* **AIM OF THE EXERCISE**
Copy all the lines of the listing below exactly. Skip the images.

* **RAW DATA**
+--
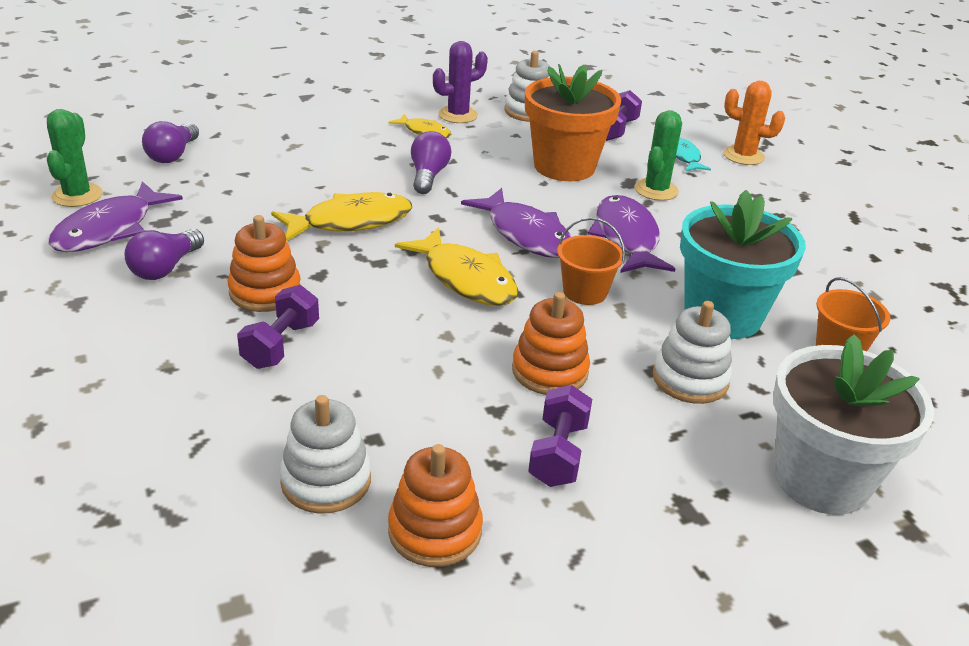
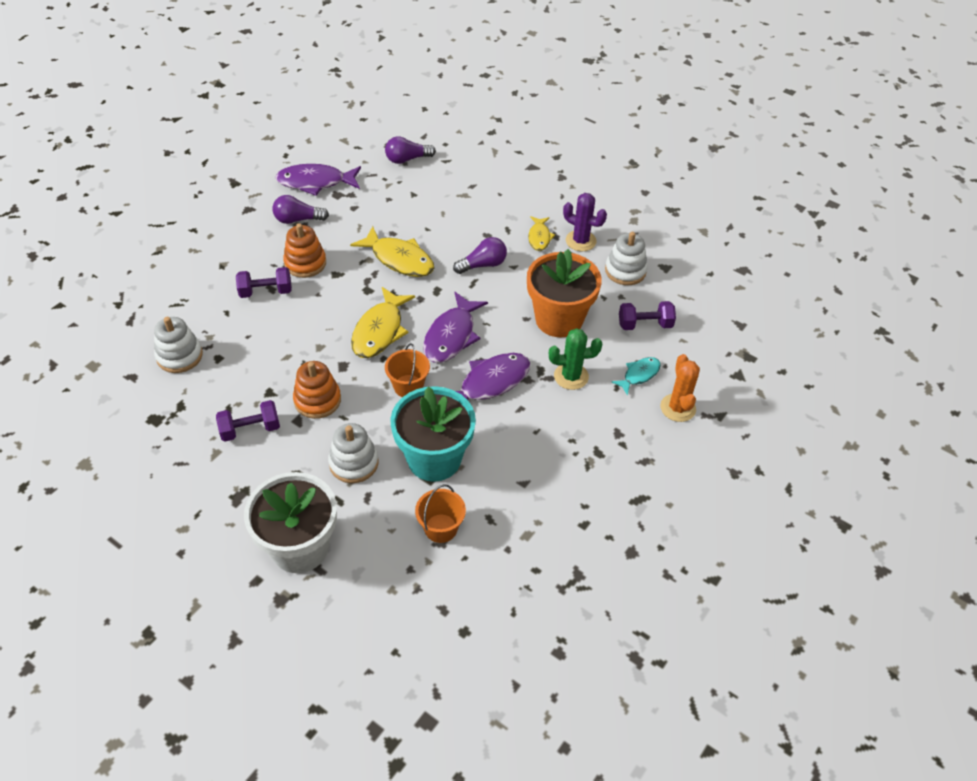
camera: 60 degrees right, 15 degrees up
(77, 195) = (336, 154): green cactus -> none
(435, 531) = (169, 406): orange stacking toy -> none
+--
* **RESULT OF THIS EXERCISE**
camera: 60 degrees right, 15 degrees up
(77, 195) = (336, 154): green cactus -> none
(435, 531) = (169, 406): orange stacking toy -> none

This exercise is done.